# Task requirements
From the data below, repeat exactly the lines from the line with "C8: 6.8nF (N6, N11) -> 470nF (N6, N11)" to the line with "C201: 22nF (GND, VDD) -> 10nF (GND, VDD)", both included.

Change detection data
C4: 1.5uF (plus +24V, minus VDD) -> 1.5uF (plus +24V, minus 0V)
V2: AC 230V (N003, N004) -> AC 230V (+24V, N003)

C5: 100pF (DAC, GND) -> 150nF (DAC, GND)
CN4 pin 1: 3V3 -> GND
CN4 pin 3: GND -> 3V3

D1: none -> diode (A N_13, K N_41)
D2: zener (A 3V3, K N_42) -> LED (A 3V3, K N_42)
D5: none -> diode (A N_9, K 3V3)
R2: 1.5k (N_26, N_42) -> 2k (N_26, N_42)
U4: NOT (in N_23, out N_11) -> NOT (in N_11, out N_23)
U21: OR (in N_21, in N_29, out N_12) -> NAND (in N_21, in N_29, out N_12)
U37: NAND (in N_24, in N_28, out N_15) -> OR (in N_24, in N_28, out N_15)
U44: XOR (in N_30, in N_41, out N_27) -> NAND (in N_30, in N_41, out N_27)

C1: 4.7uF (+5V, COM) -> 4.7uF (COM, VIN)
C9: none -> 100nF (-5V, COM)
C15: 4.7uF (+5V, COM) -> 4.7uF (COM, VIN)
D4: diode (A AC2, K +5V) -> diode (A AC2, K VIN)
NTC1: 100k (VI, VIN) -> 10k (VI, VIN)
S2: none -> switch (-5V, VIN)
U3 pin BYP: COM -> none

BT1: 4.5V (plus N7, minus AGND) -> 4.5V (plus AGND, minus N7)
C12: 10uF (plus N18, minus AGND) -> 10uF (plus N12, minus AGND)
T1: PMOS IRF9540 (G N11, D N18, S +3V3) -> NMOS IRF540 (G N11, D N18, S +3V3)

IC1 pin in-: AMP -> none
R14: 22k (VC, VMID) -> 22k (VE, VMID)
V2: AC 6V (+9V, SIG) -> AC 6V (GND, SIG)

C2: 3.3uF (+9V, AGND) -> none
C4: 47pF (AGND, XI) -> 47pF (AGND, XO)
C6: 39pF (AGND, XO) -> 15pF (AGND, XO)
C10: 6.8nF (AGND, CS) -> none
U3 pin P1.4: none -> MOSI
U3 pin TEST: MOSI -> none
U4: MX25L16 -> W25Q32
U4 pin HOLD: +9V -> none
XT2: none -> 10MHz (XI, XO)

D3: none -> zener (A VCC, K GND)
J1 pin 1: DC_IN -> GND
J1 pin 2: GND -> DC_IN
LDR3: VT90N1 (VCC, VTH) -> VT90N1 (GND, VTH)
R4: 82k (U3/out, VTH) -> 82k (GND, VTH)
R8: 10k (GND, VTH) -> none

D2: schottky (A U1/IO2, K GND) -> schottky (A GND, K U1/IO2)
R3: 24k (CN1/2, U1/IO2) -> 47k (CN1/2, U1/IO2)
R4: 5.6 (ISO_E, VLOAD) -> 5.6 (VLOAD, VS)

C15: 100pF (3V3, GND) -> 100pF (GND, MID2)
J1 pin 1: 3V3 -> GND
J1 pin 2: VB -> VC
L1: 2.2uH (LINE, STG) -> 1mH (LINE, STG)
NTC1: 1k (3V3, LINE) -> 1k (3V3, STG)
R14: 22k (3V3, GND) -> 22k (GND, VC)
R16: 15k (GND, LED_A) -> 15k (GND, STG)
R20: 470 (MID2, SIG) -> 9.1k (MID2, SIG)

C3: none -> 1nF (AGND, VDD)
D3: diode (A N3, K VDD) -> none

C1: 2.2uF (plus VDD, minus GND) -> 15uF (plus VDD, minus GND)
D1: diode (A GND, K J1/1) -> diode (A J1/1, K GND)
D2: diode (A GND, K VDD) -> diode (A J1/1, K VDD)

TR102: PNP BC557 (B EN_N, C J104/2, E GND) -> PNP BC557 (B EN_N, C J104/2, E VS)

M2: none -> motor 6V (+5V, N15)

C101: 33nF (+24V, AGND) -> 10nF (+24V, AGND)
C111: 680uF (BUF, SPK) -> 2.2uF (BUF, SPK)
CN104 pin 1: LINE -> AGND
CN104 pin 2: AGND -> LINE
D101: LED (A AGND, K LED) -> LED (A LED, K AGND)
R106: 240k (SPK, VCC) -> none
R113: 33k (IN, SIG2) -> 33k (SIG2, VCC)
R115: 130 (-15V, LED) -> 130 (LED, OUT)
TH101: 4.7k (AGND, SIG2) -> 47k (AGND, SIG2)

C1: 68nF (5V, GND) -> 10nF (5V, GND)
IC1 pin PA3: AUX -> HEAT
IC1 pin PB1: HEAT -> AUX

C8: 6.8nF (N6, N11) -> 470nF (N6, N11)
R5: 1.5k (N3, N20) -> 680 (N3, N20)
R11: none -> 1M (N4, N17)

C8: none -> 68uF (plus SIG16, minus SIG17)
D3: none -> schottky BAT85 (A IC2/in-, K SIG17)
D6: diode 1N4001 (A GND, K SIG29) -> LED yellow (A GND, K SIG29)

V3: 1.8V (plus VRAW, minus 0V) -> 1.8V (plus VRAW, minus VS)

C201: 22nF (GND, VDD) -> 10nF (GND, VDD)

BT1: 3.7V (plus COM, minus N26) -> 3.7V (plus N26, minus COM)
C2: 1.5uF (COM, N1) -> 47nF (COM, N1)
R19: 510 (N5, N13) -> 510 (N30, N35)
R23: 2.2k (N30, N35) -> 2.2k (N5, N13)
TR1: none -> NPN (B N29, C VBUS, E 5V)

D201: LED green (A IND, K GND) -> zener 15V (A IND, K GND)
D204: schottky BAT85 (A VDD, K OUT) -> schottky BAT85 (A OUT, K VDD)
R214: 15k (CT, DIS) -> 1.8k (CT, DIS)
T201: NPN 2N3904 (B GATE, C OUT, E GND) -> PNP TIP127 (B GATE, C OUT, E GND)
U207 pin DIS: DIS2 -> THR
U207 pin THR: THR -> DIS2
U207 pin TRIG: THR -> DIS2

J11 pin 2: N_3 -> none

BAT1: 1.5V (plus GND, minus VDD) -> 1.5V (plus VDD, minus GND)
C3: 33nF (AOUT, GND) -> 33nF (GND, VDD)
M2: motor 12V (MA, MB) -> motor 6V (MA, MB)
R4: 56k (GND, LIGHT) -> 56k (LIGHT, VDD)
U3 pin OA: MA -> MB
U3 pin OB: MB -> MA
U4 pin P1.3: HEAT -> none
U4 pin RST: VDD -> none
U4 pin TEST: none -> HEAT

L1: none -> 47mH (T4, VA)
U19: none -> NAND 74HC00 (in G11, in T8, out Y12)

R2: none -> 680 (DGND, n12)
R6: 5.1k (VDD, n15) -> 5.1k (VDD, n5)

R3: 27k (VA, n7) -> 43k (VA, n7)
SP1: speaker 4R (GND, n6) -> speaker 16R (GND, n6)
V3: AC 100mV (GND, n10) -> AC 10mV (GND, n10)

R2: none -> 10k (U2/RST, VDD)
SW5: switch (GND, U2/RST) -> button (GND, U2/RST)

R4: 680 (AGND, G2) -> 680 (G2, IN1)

# Exercise solution
C8: 6.8nF (N6, N11) -> 470nF (N6, N11)
R5: 1.5k (N3, N20) -> 680 (N3, N20)
R11: none -> 1M (N4, N17)

C8: none -> 68uF (plus SIG16, minus SIG17)
D3: none -> schottky BAT85 (A IC2/in-, K SIG17)
D6: diode 1N4001 (A GND, K SIG29) -> LED yellow (A GND, K SIG29)

V3: 1.8V (plus VRAW, minus 0V) -> 1.8V (plus VRAW, minus VS)

C201: 22nF (GND, VDD) -> 10nF (GND, VDD)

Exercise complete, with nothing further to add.